Report only the number of lines in the items below that contain the string "major", counting matches in that exact case only.

[BEGIN SUPPLIED INFORMATION]

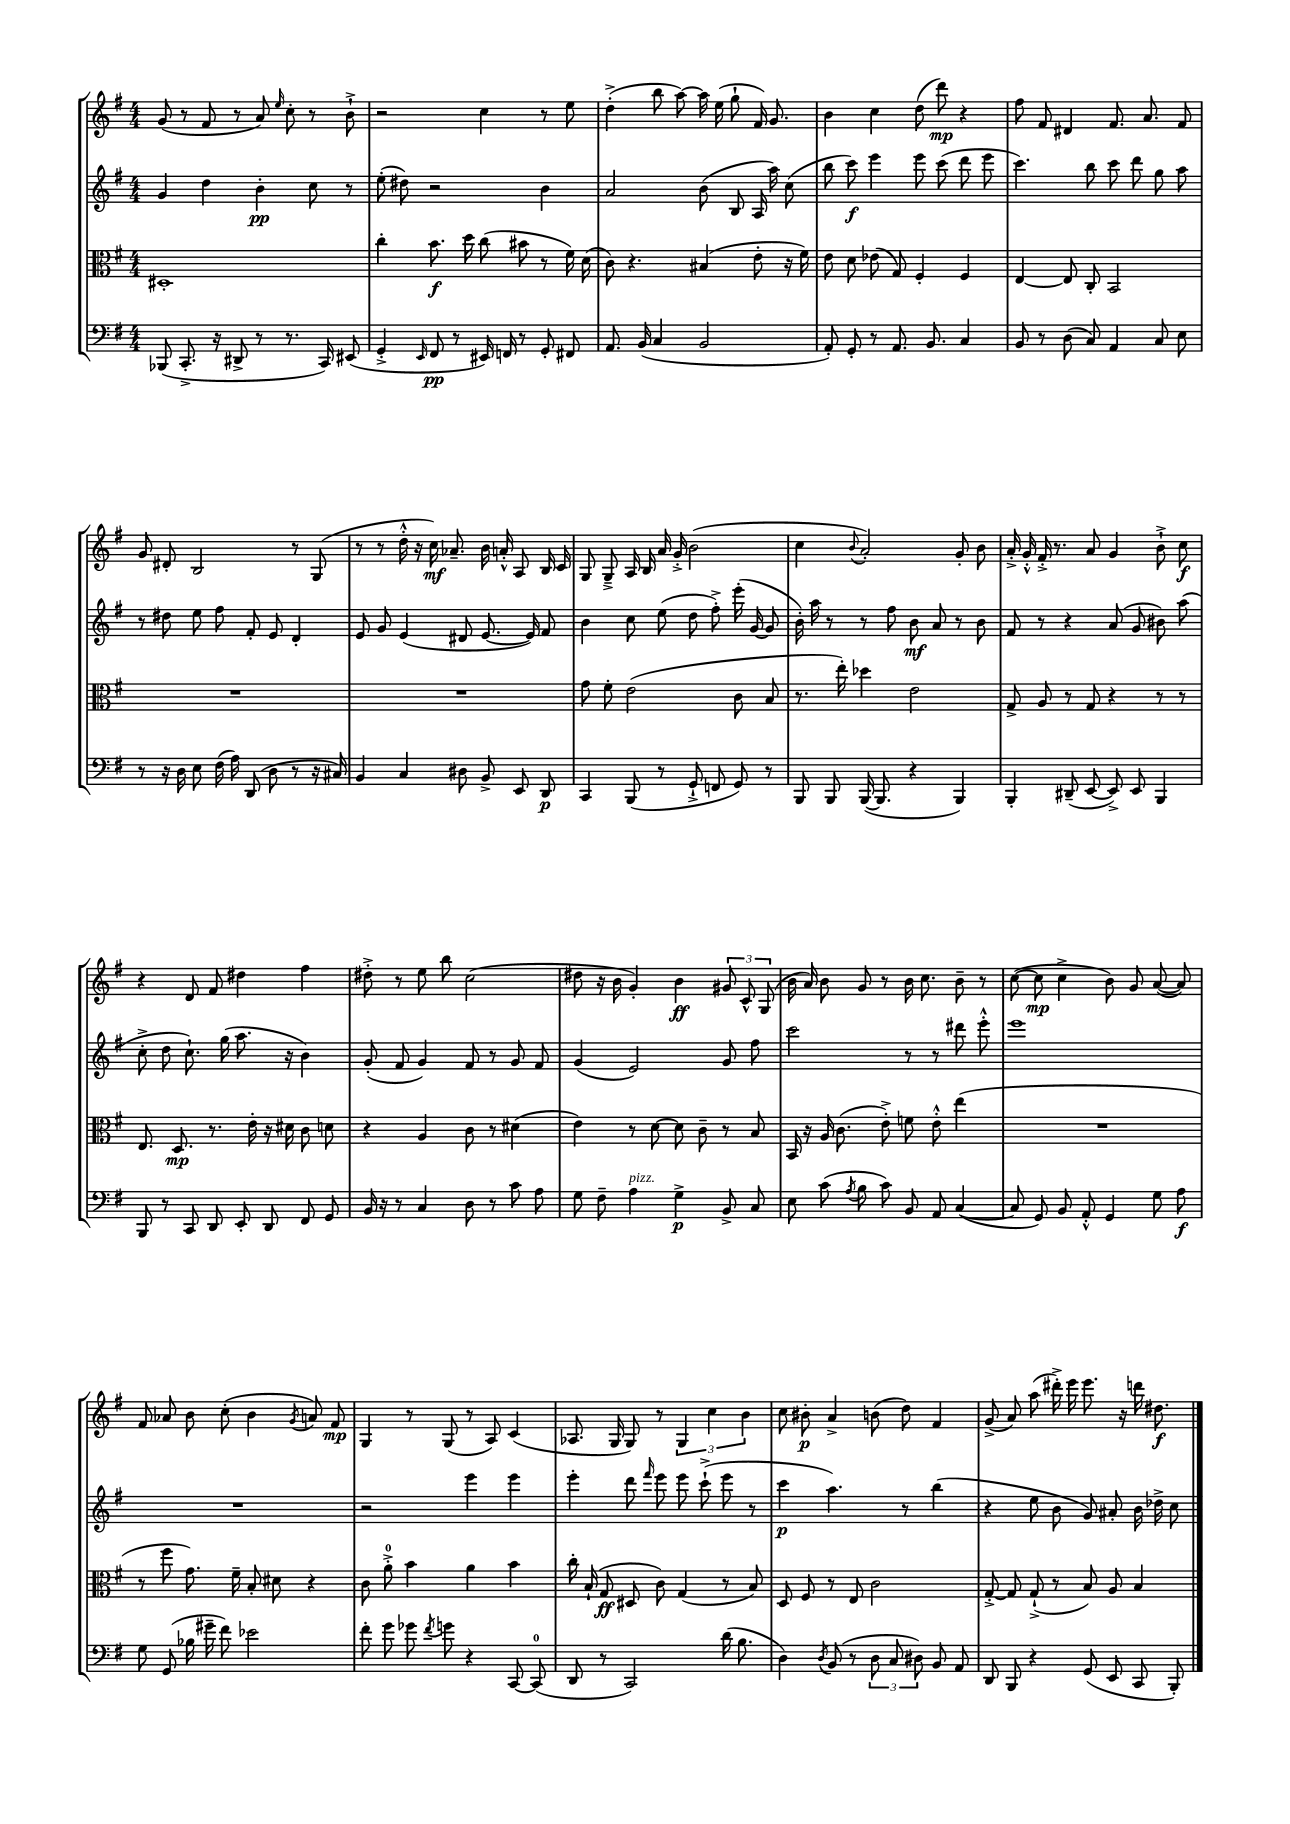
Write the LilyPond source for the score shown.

<<
\new StaffGroup <<
\new Staff = "s0" {
    \clef treble \key g \major \numericTimeSignature \time 4/4
    \autoBeamOff g'8( r8 fis'8 r8 a'8) \grace { e''16 } c''8-. r8 b'8-!-> |
    r2 c''4 r8 e''8 |
    d''4-.->( b''8 a''8~) a''16 e''16( g''8-! fis'16) g'8. |
    b'4 c''4 d''8( d'''8\mp) r4 |
    fis''8 fis'8 dis'4 fis'8. a'8. fis'8 |
    g'8 dis'8-. b2 r8 g8( |
    r8 r8 d''16-.-^ r16 c''16\mf) aes'8.-- b'16 a'16-.-^ a8 b16 c'16 |
    g8 g8---> a16 b16 a'16 g'16-.-> b'2( |
    c''4 \appoggiatura { b'8 } a'2-.) g'8-. b'8 |
    a'16-.-> g'16-.-^ fis'16-.-> r8. a'8 g'4 b'8-!-> c''8\f |
    r4 d'8 fis'8 dis''4 fis''4 |
    dis''8-.-> r8 e''8 b''8 c''2( |
    dis''8 r16 b'16 g'4-.) b'4\ff \tuplet 3/2 { gis'8 c'8-^ g8( } |
    b'16 a'16) b'8 g'8 r8 b'16 c''8. b'8-- r8 |
    c''8~( c''8\mp c''4-> b'8) g'8 a'8~( a'8) |
    fis'8 aes'8 b'8 c''8-.( b'4 \acciaccatura { g'8 } a'8) fis'8\mp |
    g4 r8 g8( r8 a8) c'4( |
    aes8. g16 g8) r8 \tuplet 3/2 { g4 c''4 b'4 } |
    c''8 bis'8-.\p a'4-> b'8( d''8) fis'4 |
    g'8->( a'8) a''8( dis'''16-.->) e'''16 e'''8. r16 d'''16 dis''8.\f \bar "|." |
}
\new Staff = "s1" {
    \clef treble \key g \major \numericTimeSignature \time 4/4
    \autoBeamOff g'4 d''4 b'4-.\pp c''8 r8 |
    e''8-.( dis''8) r2 b'4 |
    a'2 b'8( b8 a16 a''16) c''8( |
    b''8 c'''8\f) e'''4 e'''8 c'''8( d'''8 e'''8 |
    c'''4.) b''8 c'''8 d'''8 g''8 a''8 |
    r8 dis''8 e''8 fis''8 fis'8-. e'8 d'4-. |
    e'8 g'8 e'4( dis'8 e'8.~ e'16) fis'8 |
    b'4 c''8 e''8( d''8 fis''8-.->) e'''16-.( g'16~ g'8 |
    b'16-.) a''16 r8 r8 fis''8 b'8\mf a'8 r8 b'8 |
    fis'8 r8 r4 a'8( g'8 bis'8) a''8( |
    c''8-.-> d''8 c''8.-!) g''16( a''8. r16 b'4) |
    g'8-.( fis'8 g'4) fis'8 r8 g'8 fis'8 |
    g'4( e'2) g'8 fis''8 |
    c'''2 r8 r8 dis'''8 e'''8-.-^ |
    e'''1 |
    R1 |
    r2 e'''4 e'''4 |
    e'''4-. d'''8 \grace { fis'''16 } e'''8 e'''8 c'''8-!->( e'''8 r8 |
    c'''4\p a''4.) r8 b''4( |
    r4 e''8 b'8 g'8) ais'8-. b'16 des''16-> c''8 \bar "|." |
}
\new Staff = "s2" {
    \clef alto \key g \major \numericTimeSignature \time 4/4
    \autoBeamOff dis1-. |
    c''4-. b'8.\f d''16 c''8( bis'8 r8 fis'16) d'16( |
    c'8) r4. bis4( e'8-. r16 fis'16) |
    e'8 d'8 ees'8( g8) fis4-. fis4 |
    e4~ e8 c8-. b,2 |
    R1 |
    R1 |
    g'8 fis'8-. e'2( c'8 b8 |
    r8. e''16-.) des''4 e'2 |
    g8-> a8 r8 g8 r4 r8 r8 |
    e8. d8.\mp r8. e'16-. r16 dis'16 c'8 d'8 |
    r4 a4 c'8 r8 dis'4( |
    e'4) r8 d'8~ d'8 c'8-- r8 b8 |
    b,16 r16 a16 c'8.( e'8-.->) f'8 e'8-.-^ e''4( |
    R1 |
    r8 fis''8 g'8.) fis'16-- b8-. dis'8 r4 |
    c'8 a'8-0-.-> b'4 a'4 b'4 |
    c''16-. b16-!( g8\ff dis8 c'8) g4( r8 b8) |
    d8 fis8 r8 e8 c'2 |
    g8~-.-> g8 g8-!->( r8 b8) a8 b4 \bar "|." |
}
\new Staff = "s3" {
    \clef bass \key g \major \numericTimeSignature \time 4/4
    \autoBeamOff bes,,8( c,8.-.-> r16 dis,8-> r8 r8. c,16) eis,8( |
    g,4-.-> \grace { e,16 } fis,8\pp r8 eis,16) f,16 r8 g,8-. fis,8 |
    a,8. b,16( c4 b,2 |
    a,8-.) g,8-. r8 a,8. b,8. c4 |
    b,8 r8 d8( c8) a,4 c8 e8 |
    r8 r16 d16 e8 fis16( a16) d,8( d8 r8 r16 cis16) |
    b,4 c4 dis8 b,8-> e,8 d,8\p |
    c,4 b,,8( r8 g,8-!-> f,8 g,8) r8 |
    b,,8 b,,8 b,,16~( b,,8. r4 b,,4) |
    b,,4-. dis,8--( e,8~ e,8->) e,8 b,,4 |
    b,,8 r8 c,8 d,8 e,8-. d,8 fis,8 g,8 |
    b,16 r16 r8 c4 d8 r8 c'8 a8 |
    g8 fis8-- a4^\markup { \italic "pizz." } g4->\p b,8-> c8 |
    e8 c'8( \acciaccatura { a8 } b8 c'8) b,8 a,8 c4~( |
    c8 g,8) b,8 a,8-.-^ g,4 g8 a8\f |
    g8 g,8( bes16 gis'16-- fis'8) ees'2 |
    fis'8-. g'8 ges'8 \acciaccatura { fis'8 } g'8 r4 c,8~ c,8-0( |
    d,8 r8 c,2) d'16( b8. |
    d4) \acciaccatura { d8 } b,8( r8 \tuplet 3/2 { d8 c8 dis8) } b,8 a,8 |
    d,8 b,,8 r4 g,8( e,8 c,8 b,,8-.) \bar "|." |
}
>>
>>
\layout { \context { \Score \remove "Bar_number_engraver" } }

[END SUPPLIED INFORMATION]

▶ SOLUTION TO THIS PROBLEM: 4